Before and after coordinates
########

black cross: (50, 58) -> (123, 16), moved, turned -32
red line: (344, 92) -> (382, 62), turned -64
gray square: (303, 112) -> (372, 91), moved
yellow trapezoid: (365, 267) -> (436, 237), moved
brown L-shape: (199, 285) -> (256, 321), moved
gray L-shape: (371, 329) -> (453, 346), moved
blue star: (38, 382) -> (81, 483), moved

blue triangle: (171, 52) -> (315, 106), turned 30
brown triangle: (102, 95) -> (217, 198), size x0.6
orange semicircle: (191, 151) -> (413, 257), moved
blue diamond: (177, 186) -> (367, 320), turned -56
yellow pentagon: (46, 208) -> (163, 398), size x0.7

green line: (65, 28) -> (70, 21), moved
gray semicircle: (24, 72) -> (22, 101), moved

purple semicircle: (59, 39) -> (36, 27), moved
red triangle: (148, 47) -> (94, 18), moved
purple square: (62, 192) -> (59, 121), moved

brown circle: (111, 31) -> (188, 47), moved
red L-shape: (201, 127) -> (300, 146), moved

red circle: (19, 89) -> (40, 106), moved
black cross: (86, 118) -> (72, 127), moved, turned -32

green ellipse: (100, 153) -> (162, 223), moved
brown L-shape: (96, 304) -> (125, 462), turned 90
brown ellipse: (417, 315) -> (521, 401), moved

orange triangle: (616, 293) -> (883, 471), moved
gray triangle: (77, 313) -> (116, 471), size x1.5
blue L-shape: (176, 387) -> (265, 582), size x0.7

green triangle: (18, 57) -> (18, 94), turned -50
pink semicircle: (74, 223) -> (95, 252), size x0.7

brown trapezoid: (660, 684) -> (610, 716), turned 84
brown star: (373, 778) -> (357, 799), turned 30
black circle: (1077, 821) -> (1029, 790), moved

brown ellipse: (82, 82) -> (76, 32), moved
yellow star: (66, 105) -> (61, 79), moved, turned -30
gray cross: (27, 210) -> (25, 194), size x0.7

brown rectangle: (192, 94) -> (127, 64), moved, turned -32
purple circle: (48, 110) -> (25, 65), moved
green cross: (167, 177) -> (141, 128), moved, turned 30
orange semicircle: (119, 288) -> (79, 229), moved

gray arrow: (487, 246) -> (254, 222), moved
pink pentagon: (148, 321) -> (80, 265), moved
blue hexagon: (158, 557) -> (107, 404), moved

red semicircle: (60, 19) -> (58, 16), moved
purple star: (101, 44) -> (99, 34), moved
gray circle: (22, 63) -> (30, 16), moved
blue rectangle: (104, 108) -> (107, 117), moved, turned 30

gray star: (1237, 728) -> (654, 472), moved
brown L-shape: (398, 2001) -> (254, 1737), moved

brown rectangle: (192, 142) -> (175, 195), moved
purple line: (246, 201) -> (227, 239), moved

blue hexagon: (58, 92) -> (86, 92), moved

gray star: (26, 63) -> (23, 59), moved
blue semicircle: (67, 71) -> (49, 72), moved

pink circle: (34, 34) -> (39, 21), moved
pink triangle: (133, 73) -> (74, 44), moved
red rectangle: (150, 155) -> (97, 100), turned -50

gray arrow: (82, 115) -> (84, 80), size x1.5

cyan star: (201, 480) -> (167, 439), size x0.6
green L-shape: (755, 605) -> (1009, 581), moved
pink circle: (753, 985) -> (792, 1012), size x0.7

########

**Problem description**
Repeat each line above exactly as it stands.

**Finished task**
black cross: (50, 58) -> (123, 16), moved, turned -32
red line: (344, 92) -> (382, 62), turned -64
gray square: (303, 112) -> (372, 91), moved
yellow trapezoid: (365, 267) -> (436, 237), moved
brown L-shape: (199, 285) -> (256, 321), moved
gray L-shape: (371, 329) -> (453, 346), moved
blue star: (38, 382) -> (81, 483), moved

blue triangle: (171, 52) -> (315, 106), turned 30
brown triangle: (102, 95) -> (217, 198), size x0.6
orange semicircle: (191, 151) -> (413, 257), moved
blue diamond: (177, 186) -> (367, 320), turned -56
yellow pentagon: (46, 208) -> (163, 398), size x0.7

green line: (65, 28) -> (70, 21), moved
gray semicircle: (24, 72) -> (22, 101), moved

purple semicircle: (59, 39) -> (36, 27), moved
red triangle: (148, 47) -> (94, 18), moved
purple square: (62, 192) -> (59, 121), moved

brown circle: (111, 31) -> (188, 47), moved
red L-shape: (201, 127) -> (300, 146), moved

red circle: (19, 89) -> (40, 106), moved
black cross: (86, 118) -> (72, 127), moved, turned -32

green ellipse: (100, 153) -> (162, 223), moved
brown L-shape: (96, 304) -> (125, 462), turned 90
brown ellipse: (417, 315) -> (521, 401), moved

orange triangle: (616, 293) -> (883, 471), moved
gray triangle: (77, 313) -> (116, 471), size x1.5
blue L-shape: (176, 387) -> (265, 582), size x0.7

green triangle: (18, 57) -> (18, 94), turned -50
pink semicircle: (74, 223) -> (95, 252), size x0.7

brown trapezoid: (660, 684) -> (610, 716), turned 84
brown star: (373, 778) -> (357, 799), turned 30
black circle: (1077, 821) -> (1029, 790), moved

brown ellipse: (82, 82) -> (76, 32), moved
yellow star: (66, 105) -> (61, 79), moved, turned -30
gray cross: (27, 210) -> (25, 194), size x0.7

brown rectangle: (192, 94) -> (127, 64), moved, turned -32
purple circle: (48, 110) -> (25, 65), moved
green cross: (167, 177) -> (141, 128), moved, turned 30
orange semicircle: (119, 288) -> (79, 229), moved

gray arrow: (487, 246) -> (254, 222), moved
pink pentagon: (148, 321) -> (80, 265), moved
blue hexagon: (158, 557) -> (107, 404), moved

red semicircle: (60, 19) -> (58, 16), moved
purple star: (101, 44) -> (99, 34), moved
gray circle: (22, 63) -> (30, 16), moved
blue rectangle: (104, 108) -> (107, 117), moved, turned 30

gray star: (1237, 728) -> (654, 472), moved
brown L-shape: (398, 2001) -> (254, 1737), moved

brown rectangle: (192, 142) -> (175, 195), moved
purple line: (246, 201) -> (227, 239), moved

blue hexagon: (58, 92) -> (86, 92), moved

gray star: (26, 63) -> (23, 59), moved
blue semicircle: (67, 71) -> (49, 72), moved

pink circle: (34, 34) -> (39, 21), moved
pink triangle: (133, 73) -> (74, 44), moved
red rectangle: (150, 155) -> (97, 100), turned -50

gray arrow: (82, 115) -> (84, 80), size x1.5

cyan star: (201, 480) -> (167, 439), size x0.6
green L-shape: (755, 605) -> (1009, 581), moved
pink circle: (753, 985) -> (792, 1012), size x0.7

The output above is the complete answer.